▸ EXERCISE INSTRUCTIONS
Strip the pictures, then copy the remaining data exactly as it stands.

[Structured diff data]
────────────────────

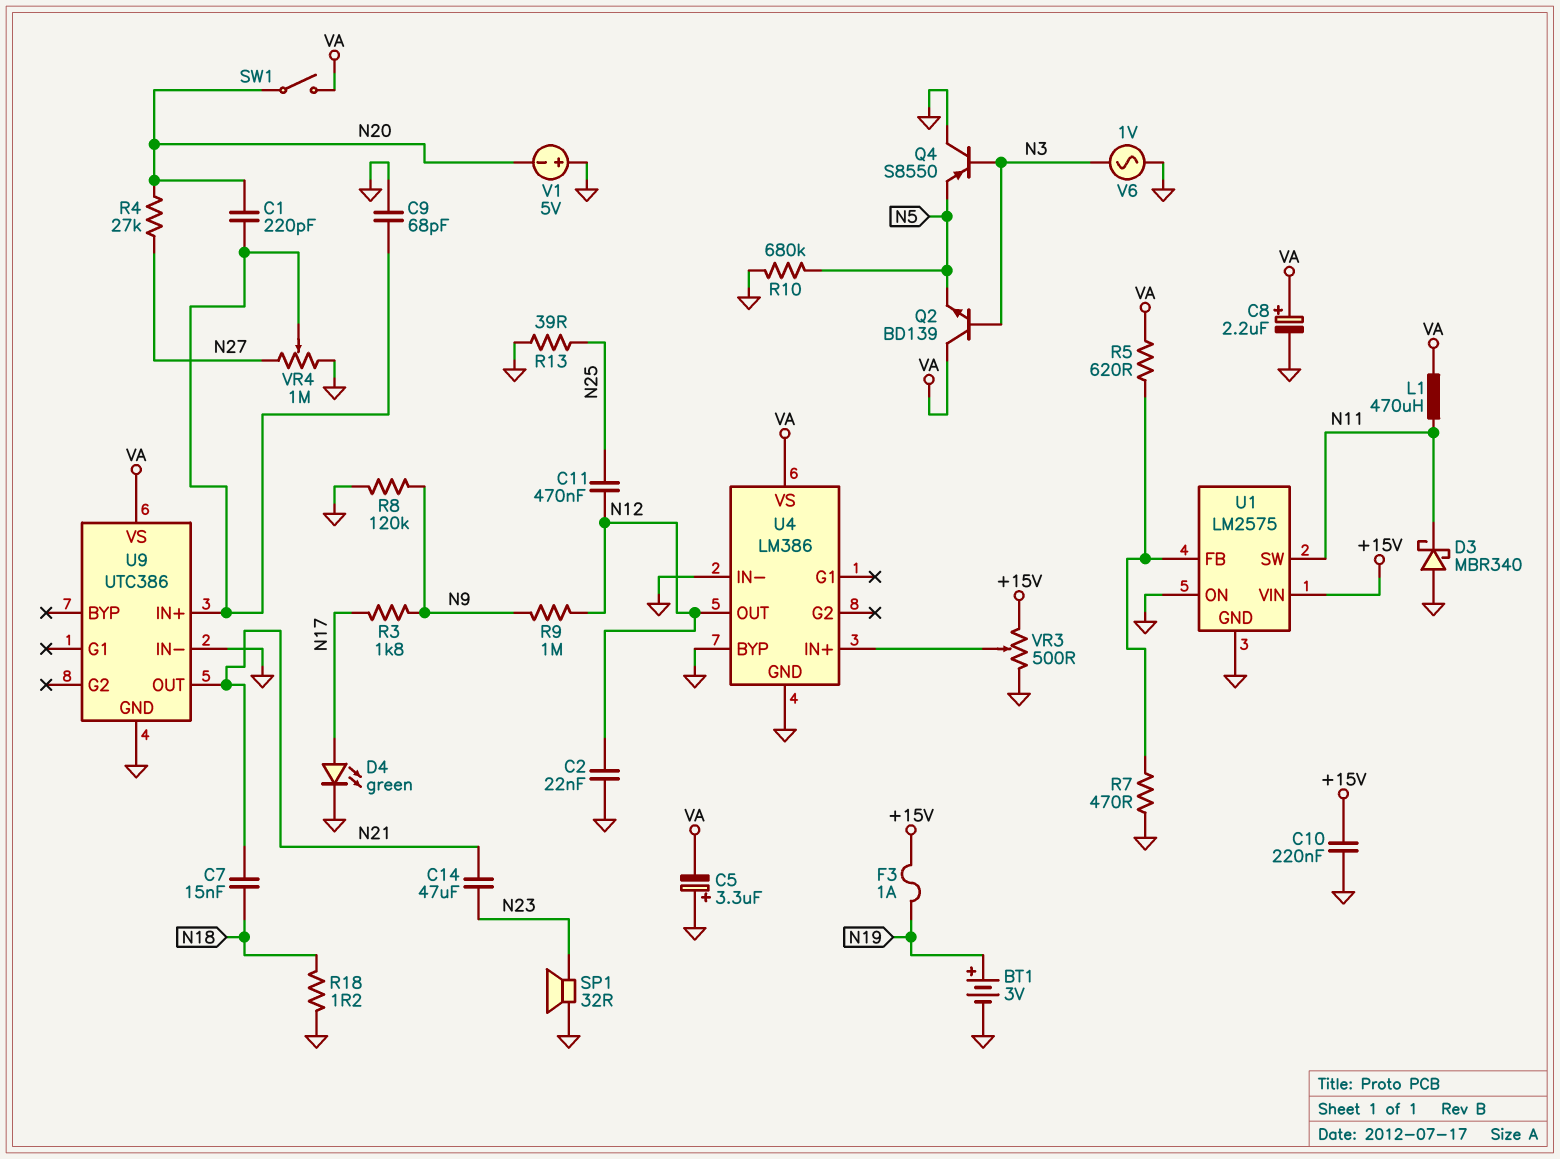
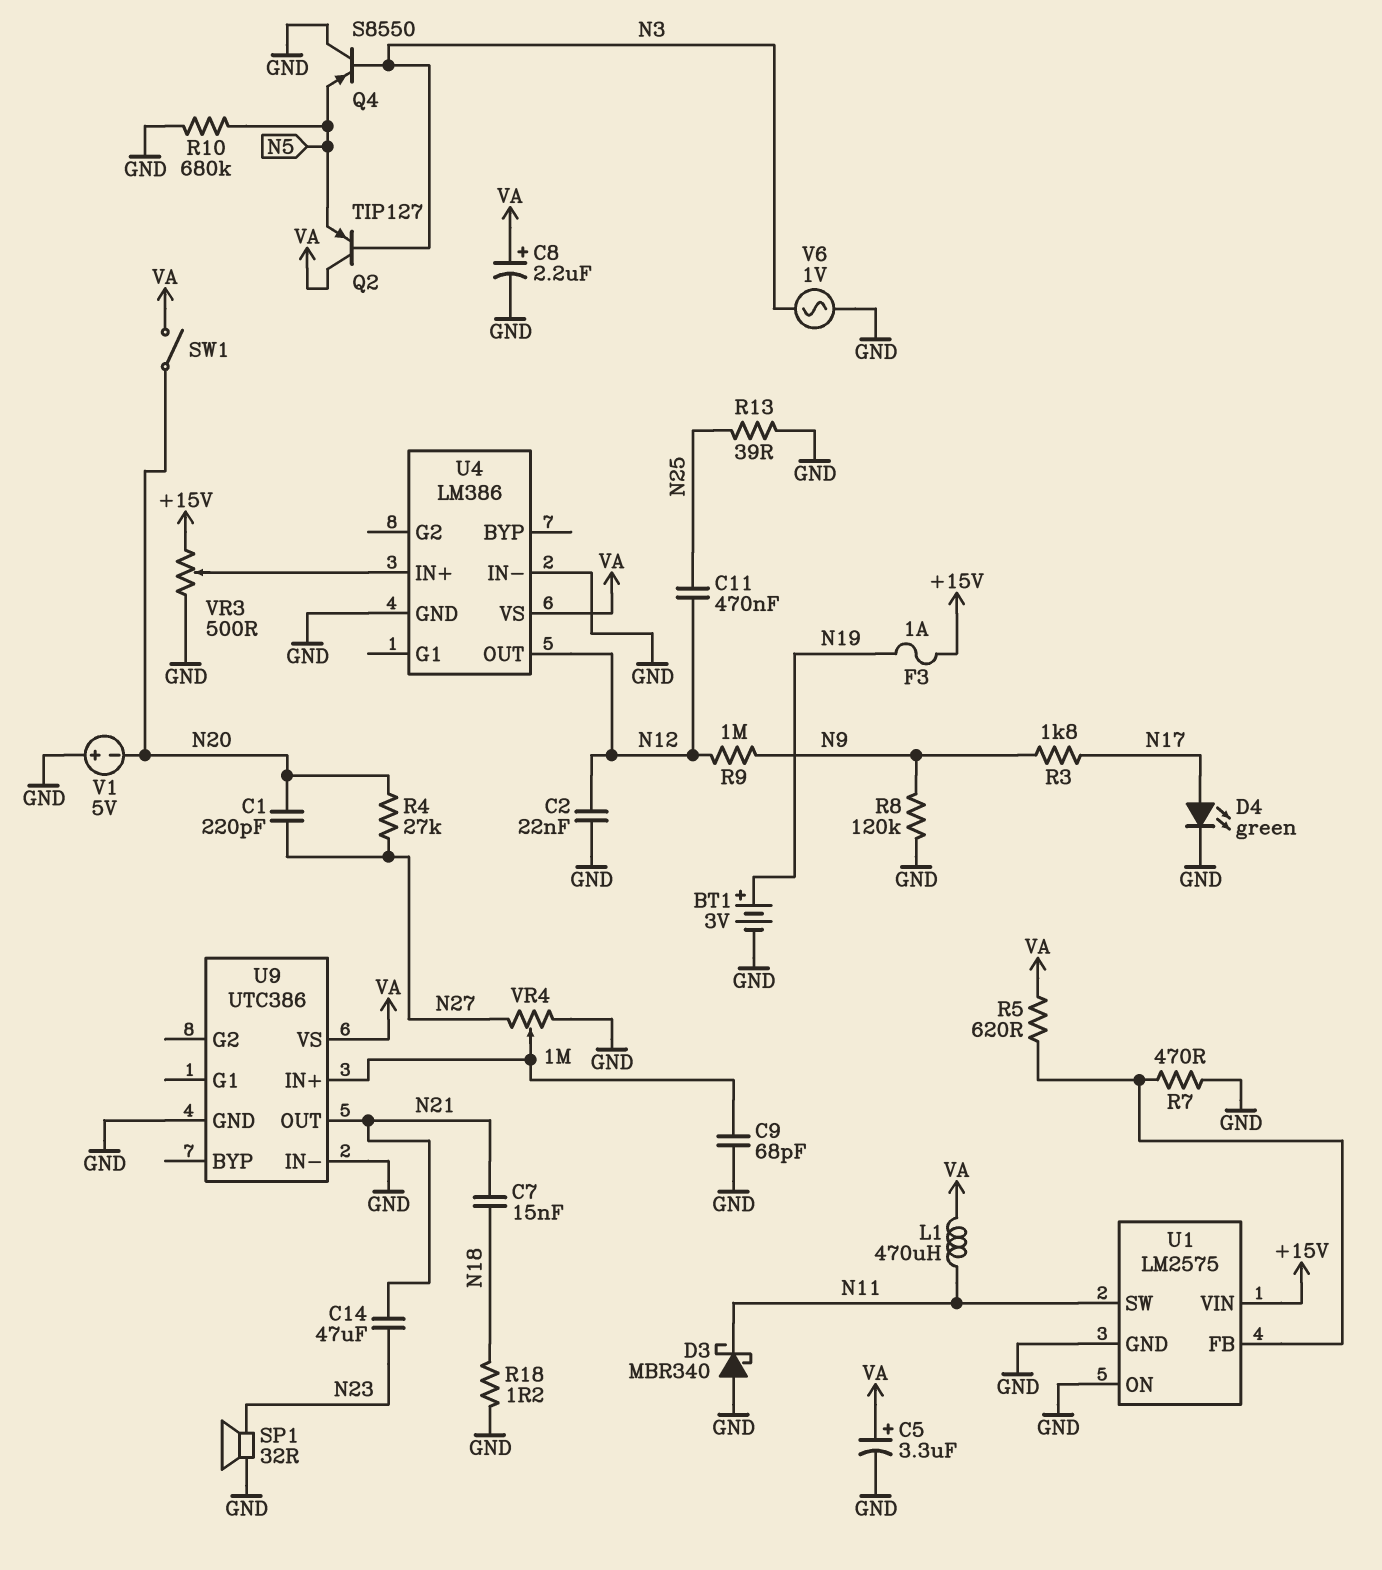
C1: 220pF (N20, U9/IN+) -> 220pF (N20, N27)
C5: 3.3uF (plus GND, minus VA) -> 3.3uF (plus VA, minus GND)
C10: 220nF (+15V, GND) -> none
Q2: NPN BD139 (B N3, C VA, E N5) -> PNP TIP127 (B N3, C VA, E N5)
U4 pin BYP: GND -> none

────────────────────

▸ RESPONSE TO THE EXERCISE
C1: 220pF (N20, U9/IN+) -> 220pF (N20, N27)
C5: 3.3uF (plus GND, minus VA) -> 3.3uF (plus VA, minus GND)
C10: 220nF (+15V, GND) -> none
Q2: NPN BD139 (B N3, C VA, E N5) -> PNP TIP127 (B N3, C VA, E N5)
U4 pin BYP: GND -> none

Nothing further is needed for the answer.